#### AVAILABLE RECORDS
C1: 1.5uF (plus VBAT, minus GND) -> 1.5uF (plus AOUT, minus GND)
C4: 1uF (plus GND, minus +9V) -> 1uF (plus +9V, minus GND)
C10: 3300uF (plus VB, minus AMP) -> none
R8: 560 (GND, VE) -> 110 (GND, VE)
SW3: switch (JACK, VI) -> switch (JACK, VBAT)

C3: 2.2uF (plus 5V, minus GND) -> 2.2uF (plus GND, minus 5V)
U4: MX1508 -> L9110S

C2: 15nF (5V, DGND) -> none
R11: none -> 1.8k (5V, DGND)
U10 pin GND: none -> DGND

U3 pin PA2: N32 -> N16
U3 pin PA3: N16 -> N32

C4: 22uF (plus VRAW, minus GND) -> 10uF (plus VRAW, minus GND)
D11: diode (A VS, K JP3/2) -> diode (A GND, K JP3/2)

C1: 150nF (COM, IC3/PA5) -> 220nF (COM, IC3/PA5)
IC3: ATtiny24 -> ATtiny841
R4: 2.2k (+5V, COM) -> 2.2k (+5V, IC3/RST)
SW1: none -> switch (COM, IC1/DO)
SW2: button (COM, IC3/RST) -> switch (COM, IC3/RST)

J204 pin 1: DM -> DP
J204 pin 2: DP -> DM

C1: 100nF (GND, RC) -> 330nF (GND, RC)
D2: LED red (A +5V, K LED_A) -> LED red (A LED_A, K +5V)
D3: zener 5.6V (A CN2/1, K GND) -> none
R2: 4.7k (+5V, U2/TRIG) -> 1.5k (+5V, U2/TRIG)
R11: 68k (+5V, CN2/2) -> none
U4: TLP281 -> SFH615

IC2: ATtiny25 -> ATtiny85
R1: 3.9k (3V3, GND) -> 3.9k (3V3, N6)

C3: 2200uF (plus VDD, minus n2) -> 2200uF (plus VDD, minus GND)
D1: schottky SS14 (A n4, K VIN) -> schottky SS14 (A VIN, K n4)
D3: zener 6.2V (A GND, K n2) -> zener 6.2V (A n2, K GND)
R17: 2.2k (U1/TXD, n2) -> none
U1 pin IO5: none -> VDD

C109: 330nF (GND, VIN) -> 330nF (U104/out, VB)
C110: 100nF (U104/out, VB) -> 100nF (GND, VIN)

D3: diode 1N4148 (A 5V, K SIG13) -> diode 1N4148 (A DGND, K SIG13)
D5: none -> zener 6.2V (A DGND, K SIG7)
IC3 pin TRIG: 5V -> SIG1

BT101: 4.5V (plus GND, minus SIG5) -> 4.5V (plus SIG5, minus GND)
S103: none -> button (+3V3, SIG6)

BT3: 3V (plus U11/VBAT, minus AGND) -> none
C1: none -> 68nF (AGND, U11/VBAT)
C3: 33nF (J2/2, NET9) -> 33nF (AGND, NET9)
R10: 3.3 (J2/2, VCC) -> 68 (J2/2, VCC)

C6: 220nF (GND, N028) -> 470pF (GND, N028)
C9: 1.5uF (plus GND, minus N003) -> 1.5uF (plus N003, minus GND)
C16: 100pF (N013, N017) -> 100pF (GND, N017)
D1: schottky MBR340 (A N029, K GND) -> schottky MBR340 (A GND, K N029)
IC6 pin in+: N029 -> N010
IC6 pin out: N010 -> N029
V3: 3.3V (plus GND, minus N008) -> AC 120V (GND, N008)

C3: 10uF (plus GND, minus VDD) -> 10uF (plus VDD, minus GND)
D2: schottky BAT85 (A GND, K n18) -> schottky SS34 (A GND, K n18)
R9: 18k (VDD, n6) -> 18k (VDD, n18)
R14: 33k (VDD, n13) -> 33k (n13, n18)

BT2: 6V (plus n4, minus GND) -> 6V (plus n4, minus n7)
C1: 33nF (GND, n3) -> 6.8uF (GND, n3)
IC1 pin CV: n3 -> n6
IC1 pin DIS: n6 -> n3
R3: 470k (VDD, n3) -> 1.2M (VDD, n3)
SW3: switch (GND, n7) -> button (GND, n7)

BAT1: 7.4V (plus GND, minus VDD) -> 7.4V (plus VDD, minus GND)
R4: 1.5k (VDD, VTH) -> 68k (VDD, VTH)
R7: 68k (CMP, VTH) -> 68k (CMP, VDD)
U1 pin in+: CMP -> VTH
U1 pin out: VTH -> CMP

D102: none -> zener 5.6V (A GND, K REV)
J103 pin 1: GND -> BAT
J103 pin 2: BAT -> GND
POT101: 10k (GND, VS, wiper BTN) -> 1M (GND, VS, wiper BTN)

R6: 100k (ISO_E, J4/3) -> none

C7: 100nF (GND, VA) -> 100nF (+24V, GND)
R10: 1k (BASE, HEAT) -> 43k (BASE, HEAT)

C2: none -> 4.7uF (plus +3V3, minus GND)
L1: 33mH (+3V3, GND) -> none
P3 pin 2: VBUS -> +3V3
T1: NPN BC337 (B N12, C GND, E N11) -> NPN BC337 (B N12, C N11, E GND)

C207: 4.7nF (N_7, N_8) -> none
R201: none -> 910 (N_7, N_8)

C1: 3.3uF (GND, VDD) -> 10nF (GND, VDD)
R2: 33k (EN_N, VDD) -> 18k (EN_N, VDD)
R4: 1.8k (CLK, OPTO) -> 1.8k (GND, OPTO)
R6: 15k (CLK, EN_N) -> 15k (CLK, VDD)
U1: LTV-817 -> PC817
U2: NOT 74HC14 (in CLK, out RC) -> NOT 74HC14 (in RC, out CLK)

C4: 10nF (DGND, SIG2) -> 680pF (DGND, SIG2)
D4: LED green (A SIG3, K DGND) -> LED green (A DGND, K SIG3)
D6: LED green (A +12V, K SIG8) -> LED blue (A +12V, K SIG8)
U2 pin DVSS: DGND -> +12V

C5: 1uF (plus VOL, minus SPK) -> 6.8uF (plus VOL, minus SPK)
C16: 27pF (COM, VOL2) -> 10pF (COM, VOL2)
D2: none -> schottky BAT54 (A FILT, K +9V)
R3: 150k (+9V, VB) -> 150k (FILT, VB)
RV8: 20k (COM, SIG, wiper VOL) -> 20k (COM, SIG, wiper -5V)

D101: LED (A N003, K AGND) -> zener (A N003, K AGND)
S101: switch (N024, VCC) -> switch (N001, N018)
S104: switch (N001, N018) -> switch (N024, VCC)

#### YOUR ASSIGNMENT
Lines that include the word "TRIG" are to be extracted from the data above.

#### THE ANSWER
R2: 4.7k (+5V, U2/TRIG) -> 1.5k (+5V, U2/TRIG)
IC3 pin TRIG: 5V -> SIG1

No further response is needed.